Prompt → One exact copy of the listing is needed. It should contain no pictures.

•••

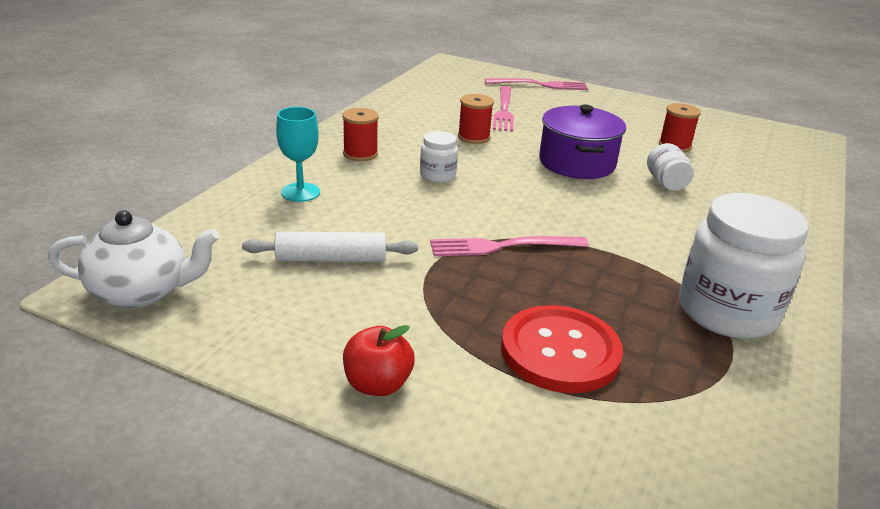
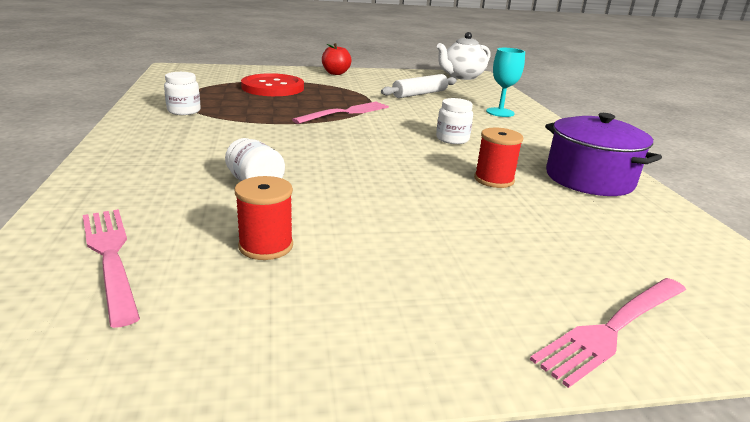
camera: 145 degrees right, 5 degrees down
(360, 154) = (531, 140): red spool -> none
(504, 111) = (537, 230): pink fork -> pink fork (110, 256)
(577, 163) = (364, 180): purple pot -> purple pot (589, 179)
(727, 312) = (184, 111): white jar -> white jar, size x0.48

•••

Exercise output →
camera: 145 degrees right, 5 degrees down
(360, 154) = (531, 140): red spool -> none
(504, 111) = (537, 230): pink fork -> pink fork (110, 256)
(577, 163) = (364, 180): purple pot -> purple pot (589, 179)
(727, 312) = (184, 111): white jar -> white jar, size x0.48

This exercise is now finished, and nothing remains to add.